▶ What you should do
From the listing below, reproduce word for word the part that opens with the line containing "door: (286, 567)" and closes with the line containing "plant: (605, 907)"; reproduce nothing else.

▶ Task inputs
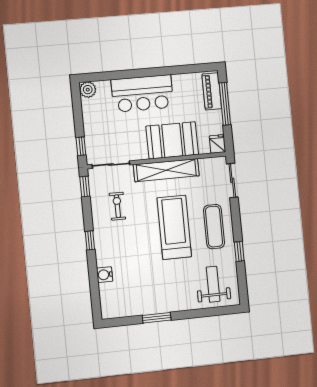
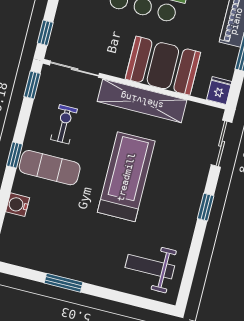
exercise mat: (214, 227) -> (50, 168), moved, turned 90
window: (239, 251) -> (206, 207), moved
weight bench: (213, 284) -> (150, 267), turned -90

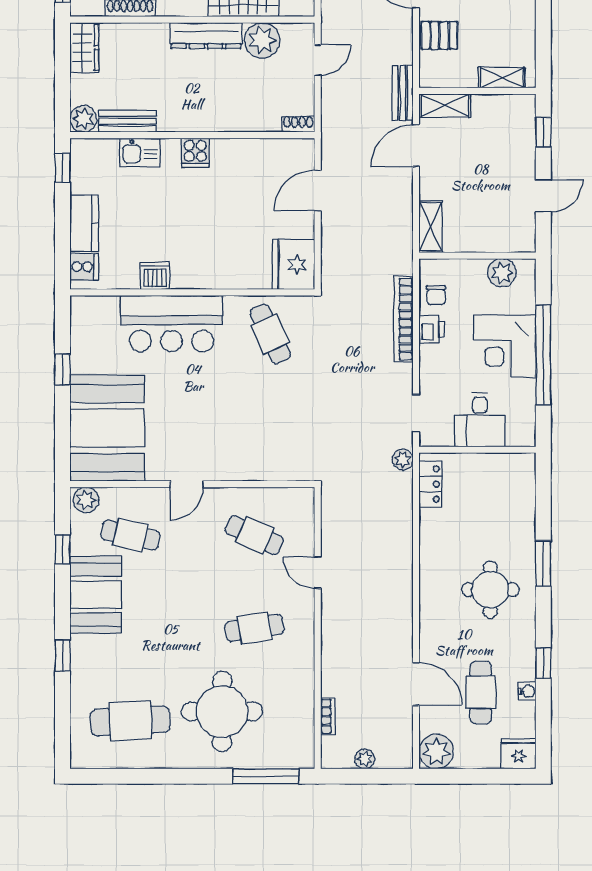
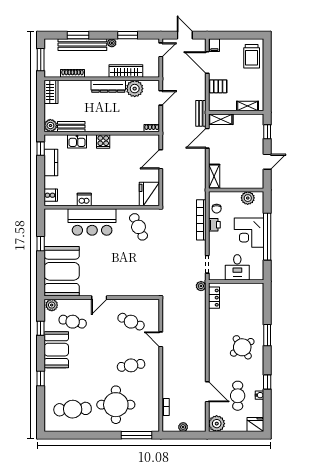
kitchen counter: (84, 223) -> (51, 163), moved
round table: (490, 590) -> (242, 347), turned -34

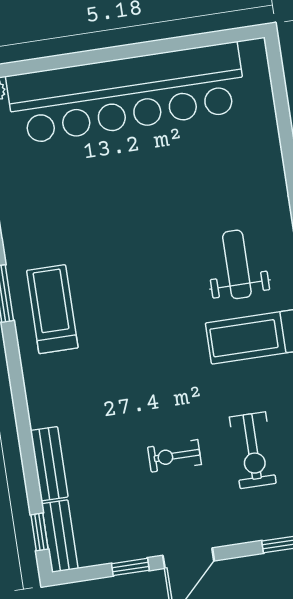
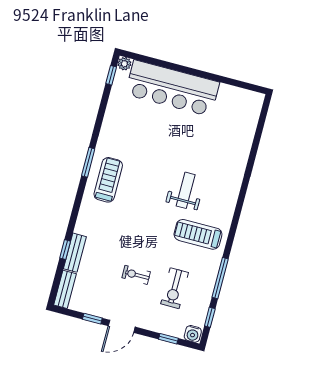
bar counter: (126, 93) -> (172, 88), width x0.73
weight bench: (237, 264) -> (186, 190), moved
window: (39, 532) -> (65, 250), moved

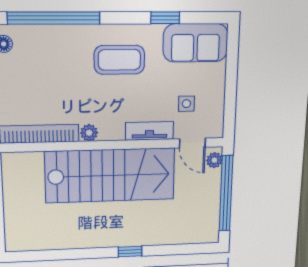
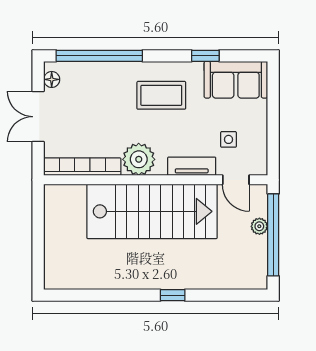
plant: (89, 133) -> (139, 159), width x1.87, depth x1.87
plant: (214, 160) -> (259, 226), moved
* * *
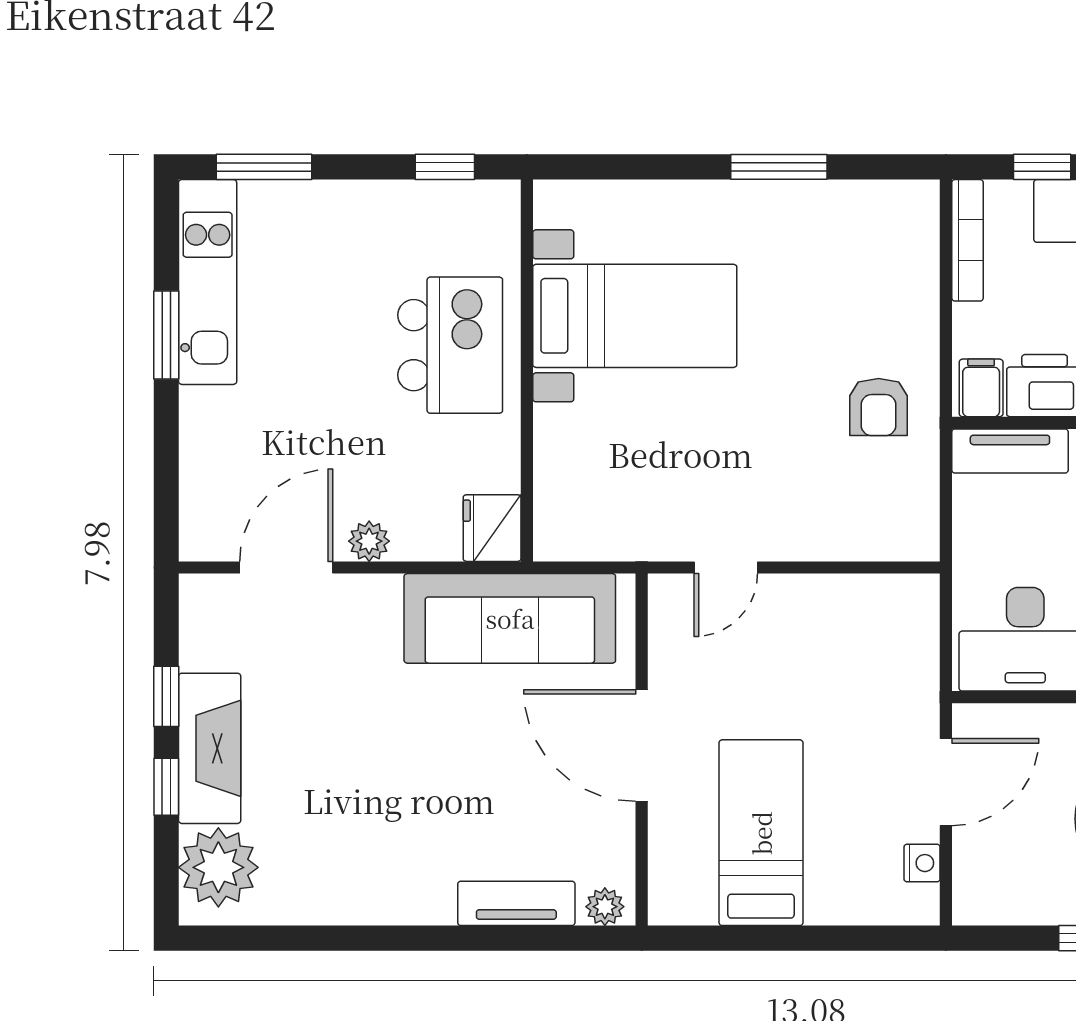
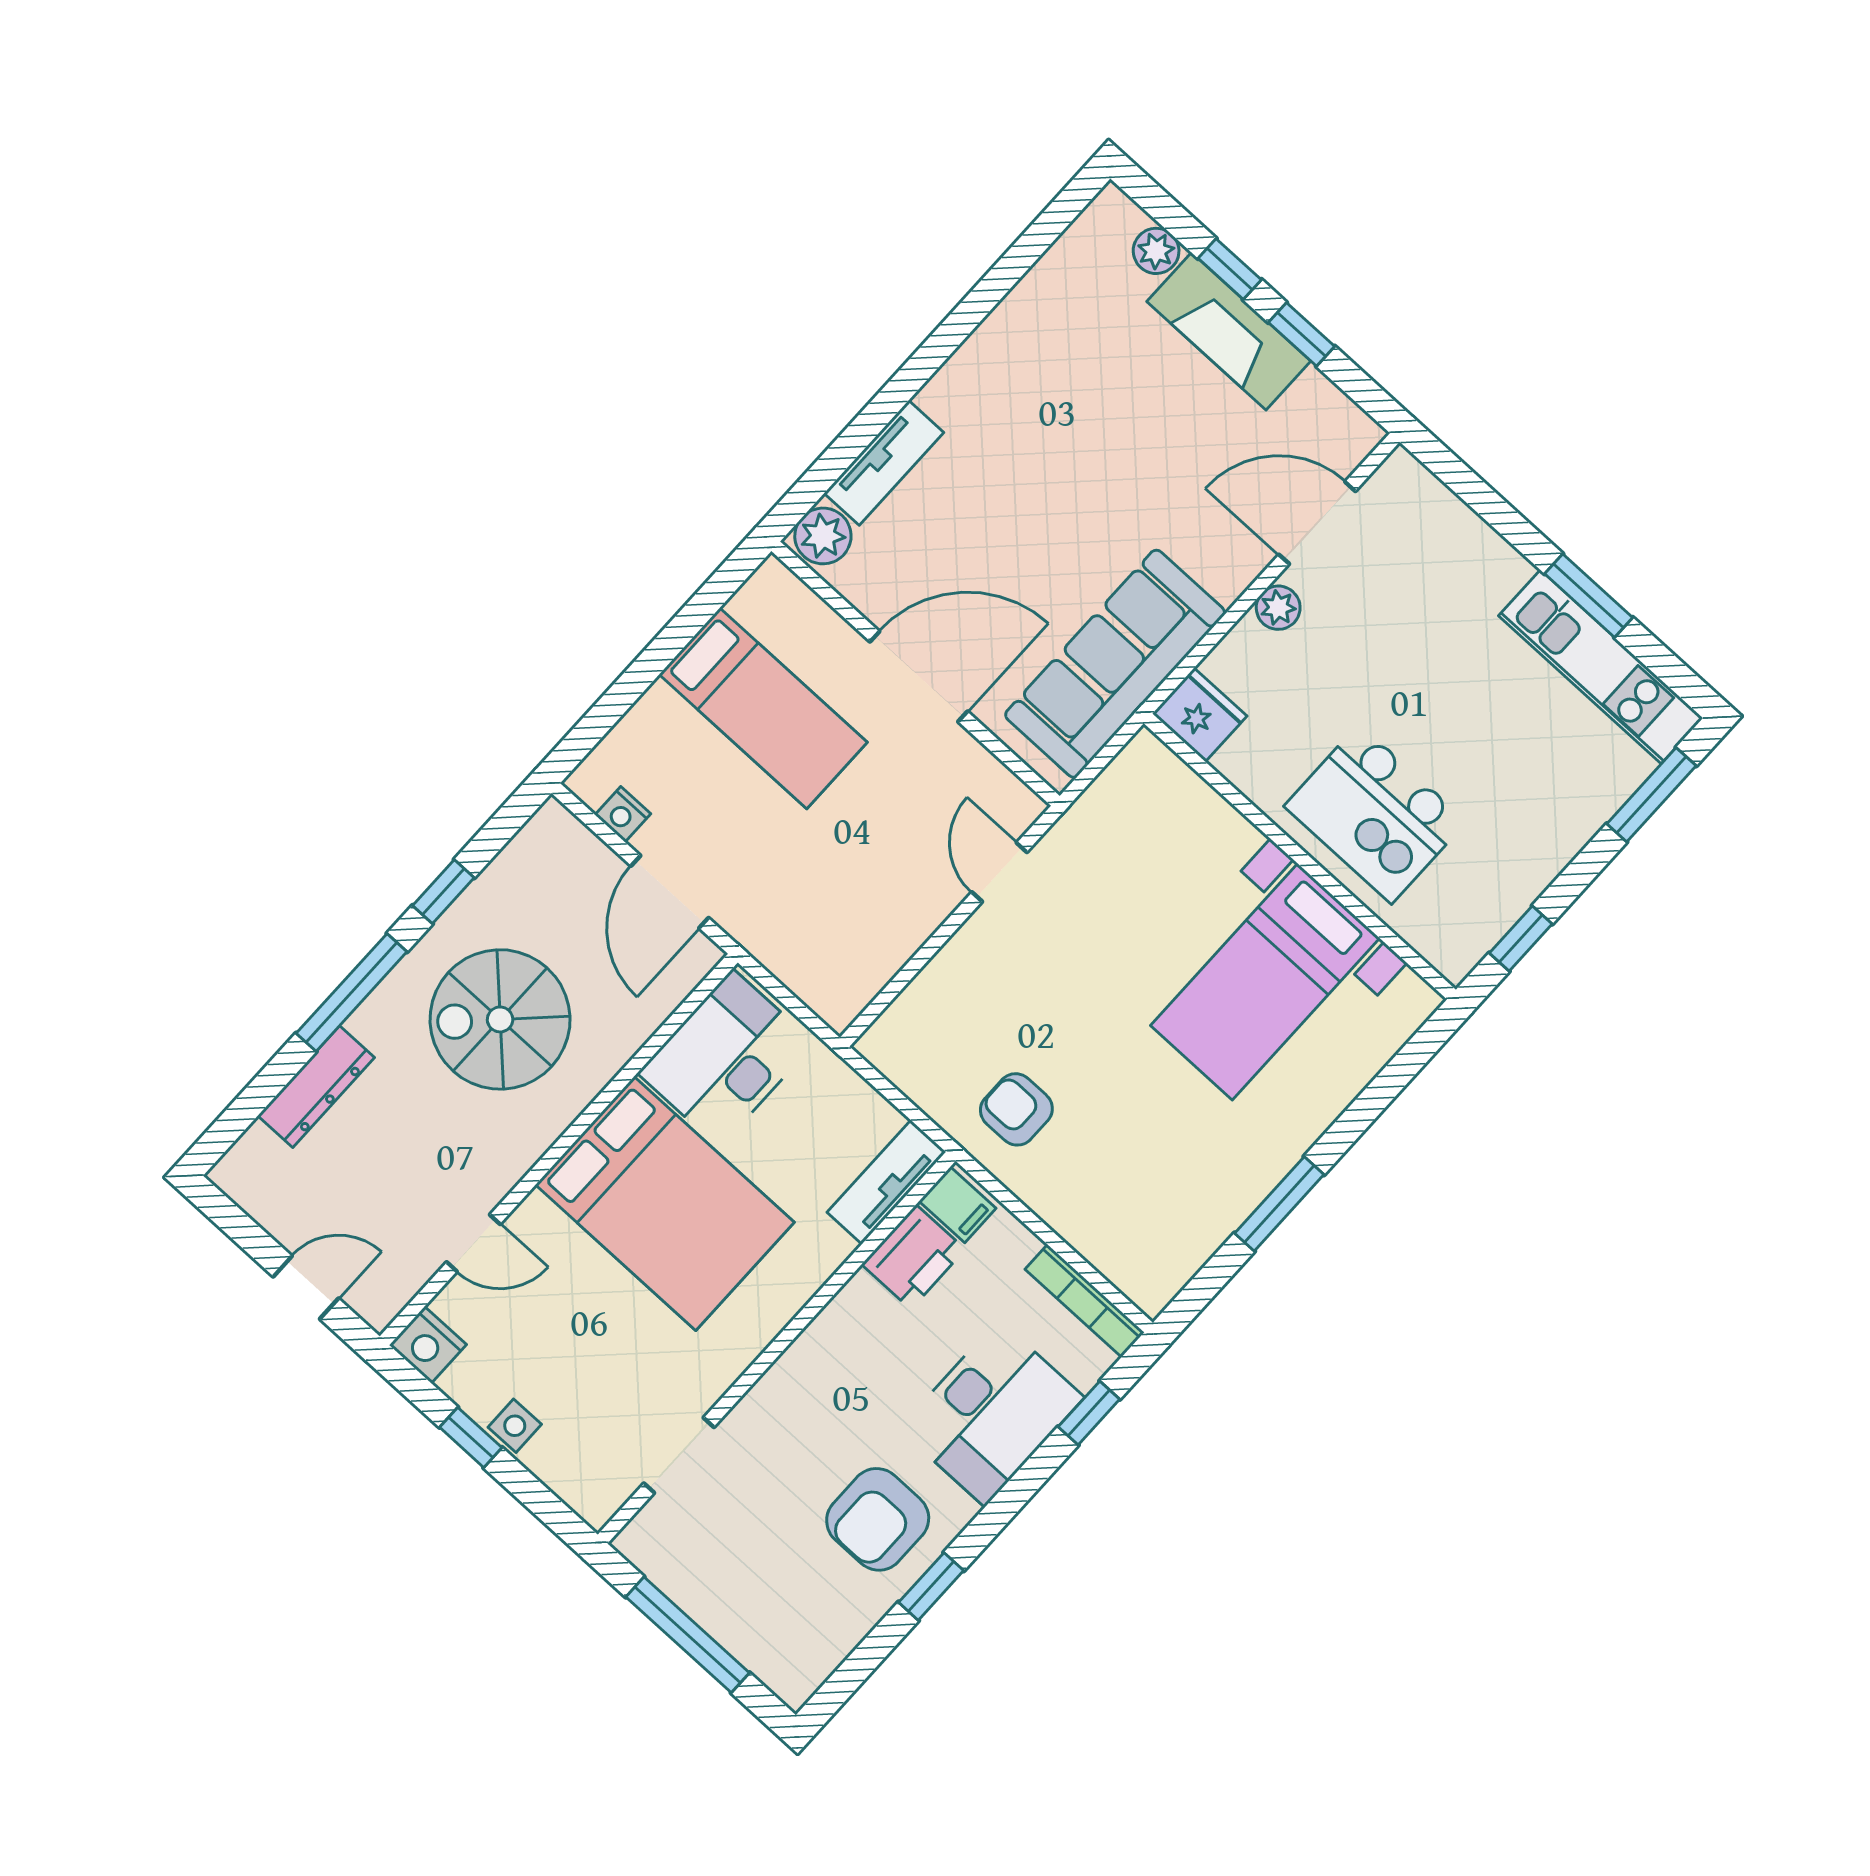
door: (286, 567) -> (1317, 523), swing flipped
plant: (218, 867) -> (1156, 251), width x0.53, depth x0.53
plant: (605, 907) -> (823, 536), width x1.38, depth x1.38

▶ Exercise output
door: (286, 567) -> (1317, 523), swing flipped
plant: (218, 867) -> (1156, 251), width x0.53, depth x0.53
plant: (605, 907) -> (823, 536), width x1.38, depth x1.38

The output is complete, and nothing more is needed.